◆ **YOUR TASK**: Retype each line below precisely and omit all images.

◆ **Scene image comparisons**:
↓↓↓
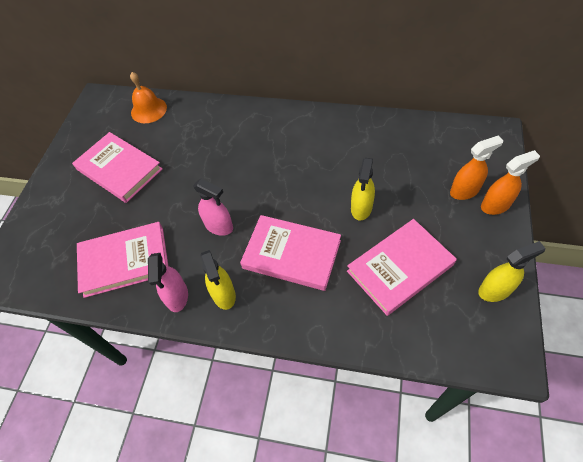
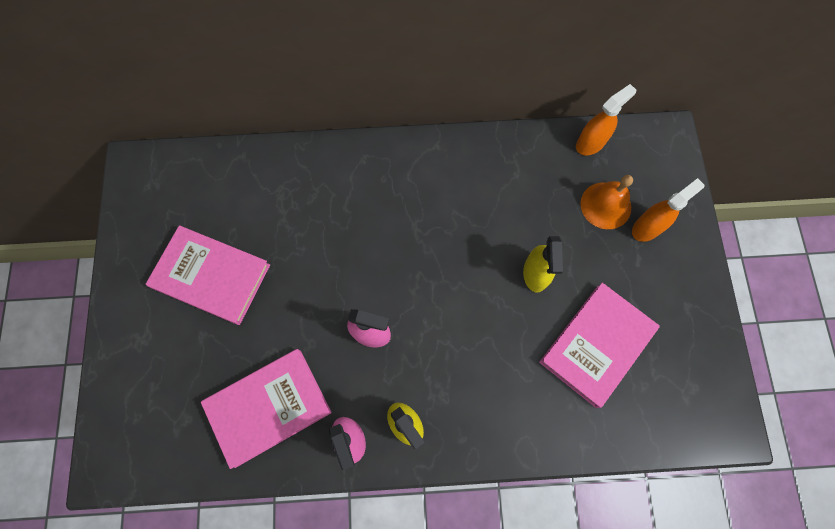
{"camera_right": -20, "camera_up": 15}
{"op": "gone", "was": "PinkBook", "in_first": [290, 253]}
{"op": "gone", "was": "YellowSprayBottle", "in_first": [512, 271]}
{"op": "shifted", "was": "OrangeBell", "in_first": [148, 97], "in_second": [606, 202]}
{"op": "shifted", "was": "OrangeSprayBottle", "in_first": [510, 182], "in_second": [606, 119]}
↑↑↑
◆ **RESPONSE FOR THIS EXERCISE**:
{"camera_right": -20, "camera_up": 15}
{"op": "gone", "was": "PinkBook", "in_first": [290, 253]}
{"op": "gone", "was": "YellowSprayBottle", "in_first": [512, 271]}
{"op": "shifted", "was": "OrangeBell", "in_first": [148, 97], "in_second": [606, 202]}
{"op": "shifted", "was": "OrangeSprayBottle", "in_first": [510, 182], "in_second": [606, 119]}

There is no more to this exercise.